◆ ABOUT THIS EXERCISE:
Print the records below exactly. Omit every picture.

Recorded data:
* * * * * * * * *
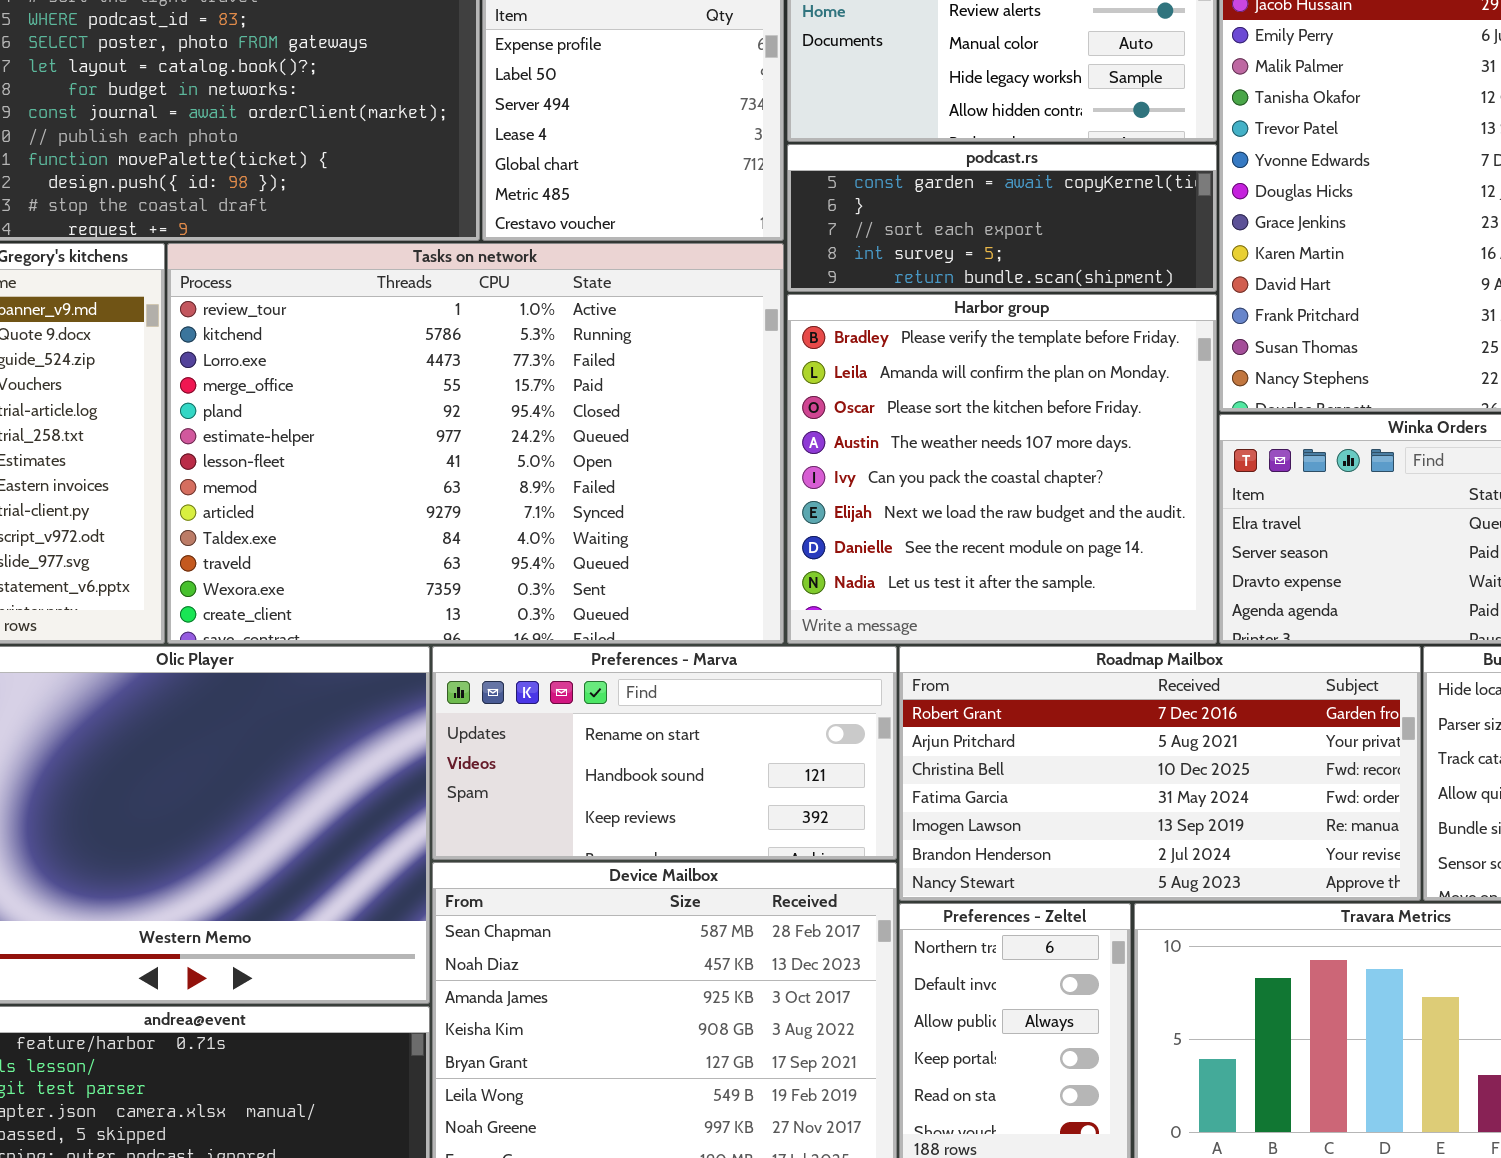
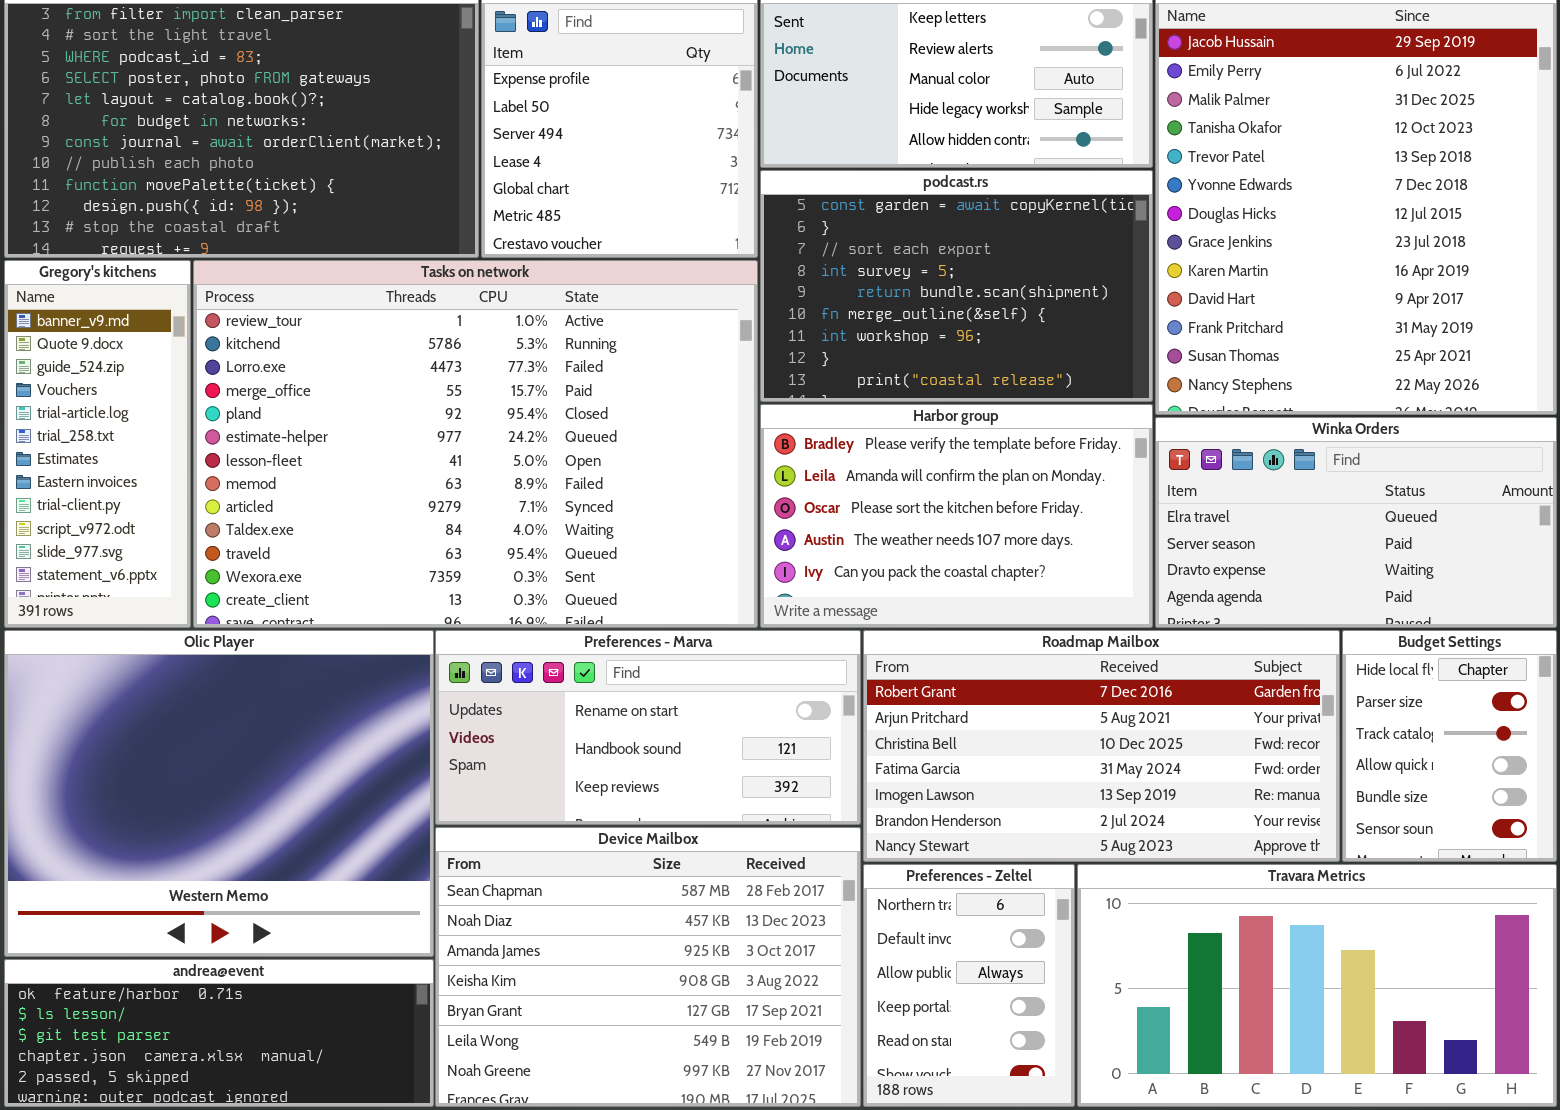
podcast.rs: [787,144,1217,292] -> [760,170,1153,402], resized
Harbor group: [787,294,1217,644] -> [760,404,1153,628], resized

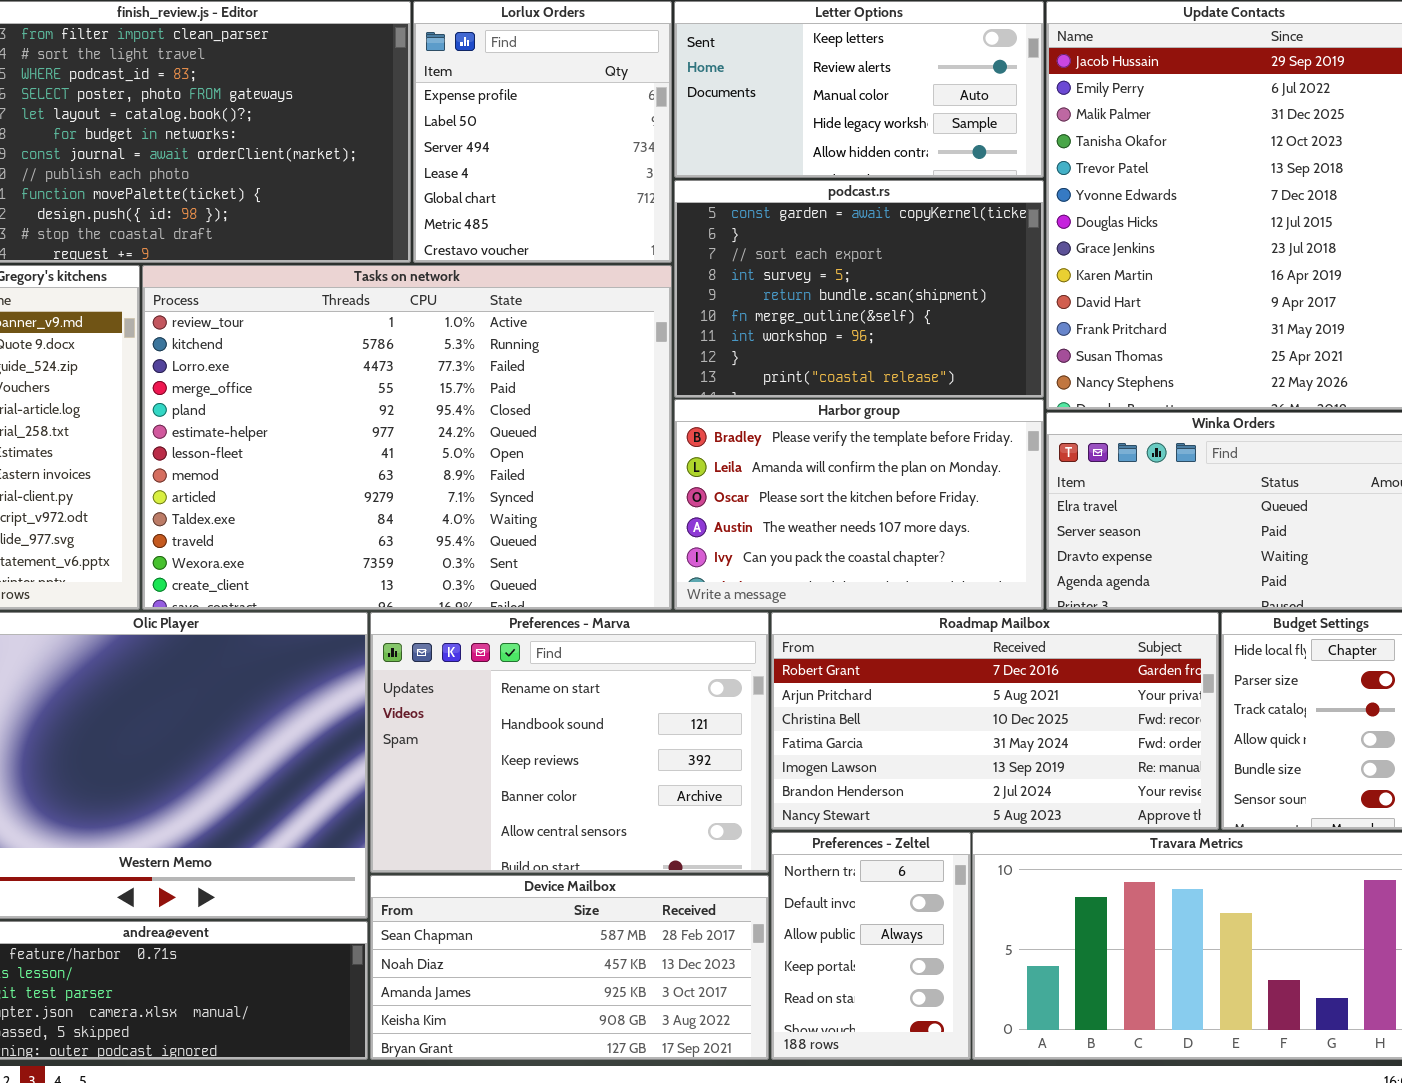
Preferences - Marva: [435,630,861,825] -> [370,612,769,873], resized
Device Mailbox: [435,827,861,1107] -> [370,875,769,1060], resized

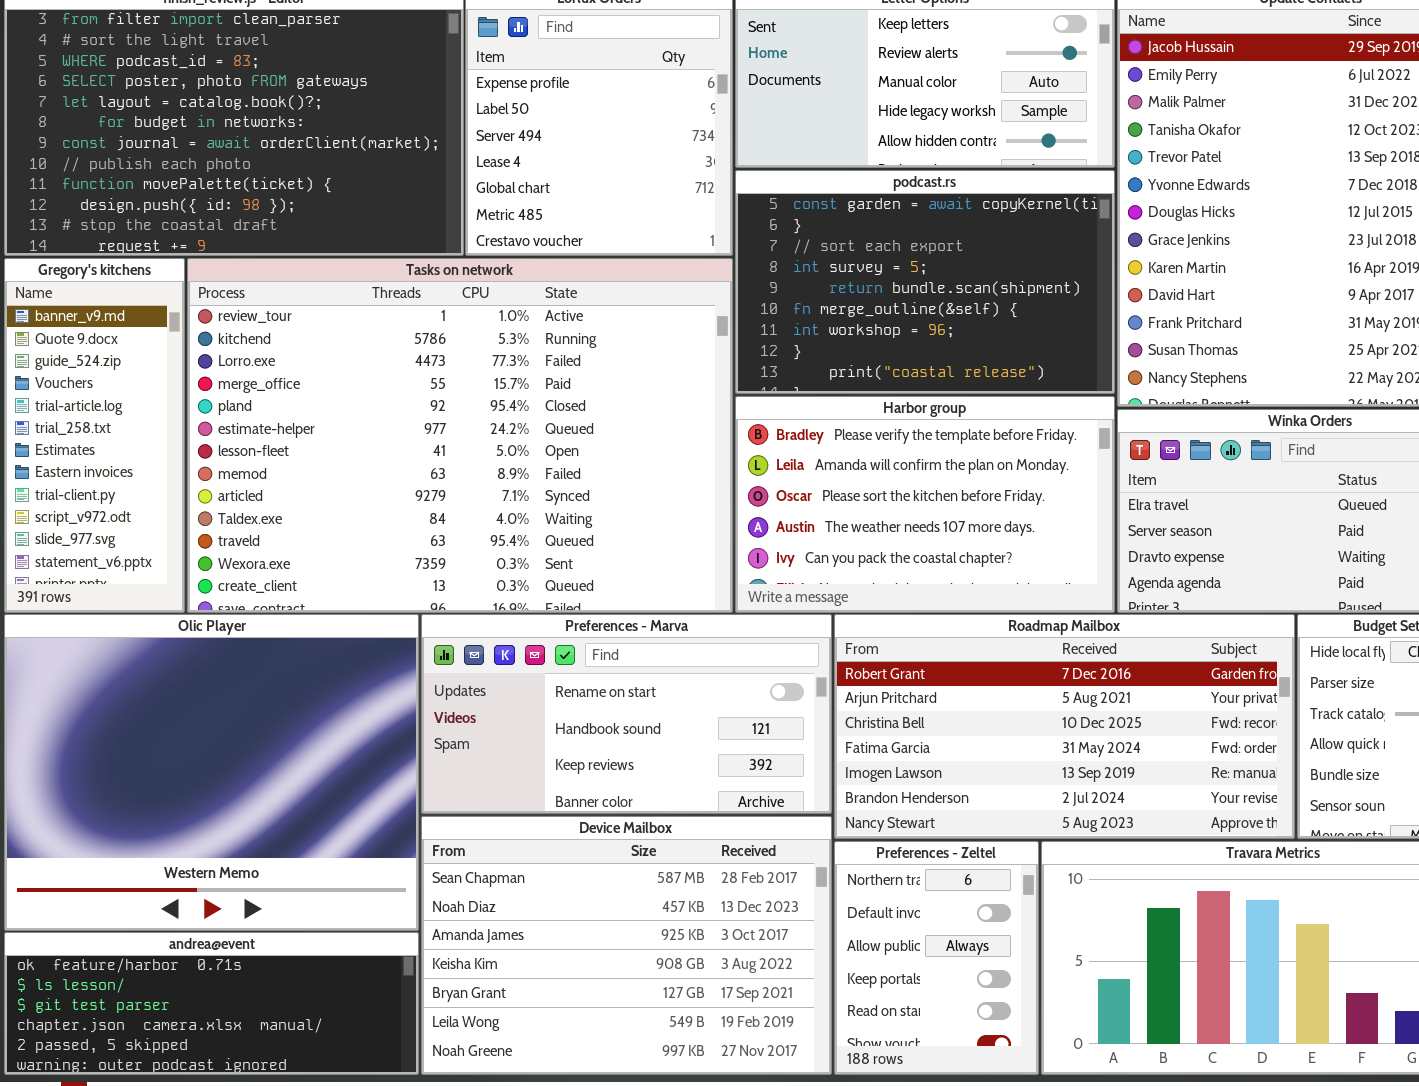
Preferences - Marva: [370,612,769,873] -> [421,614,832,814], resized
Device Mailbox: [370,875,769,1060] -> [421,816,832,1075], resized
* * * * * * * * *
◆ ANSWER AREA:
podcast.rs: [787,144,1217,292] -> [760,170,1153,402], resized
Harbor group: [787,294,1217,644] -> [760,404,1153,628], resized

Preferences - Marva: [435,630,861,825] -> [370,612,769,873], resized
Device Mailbox: [435,827,861,1107] -> [370,875,769,1060], resized

Preferences - Marva: [370,612,769,873] -> [421,614,832,814], resized
Device Mailbox: [370,875,769,1060] -> [421,816,832,1075], resized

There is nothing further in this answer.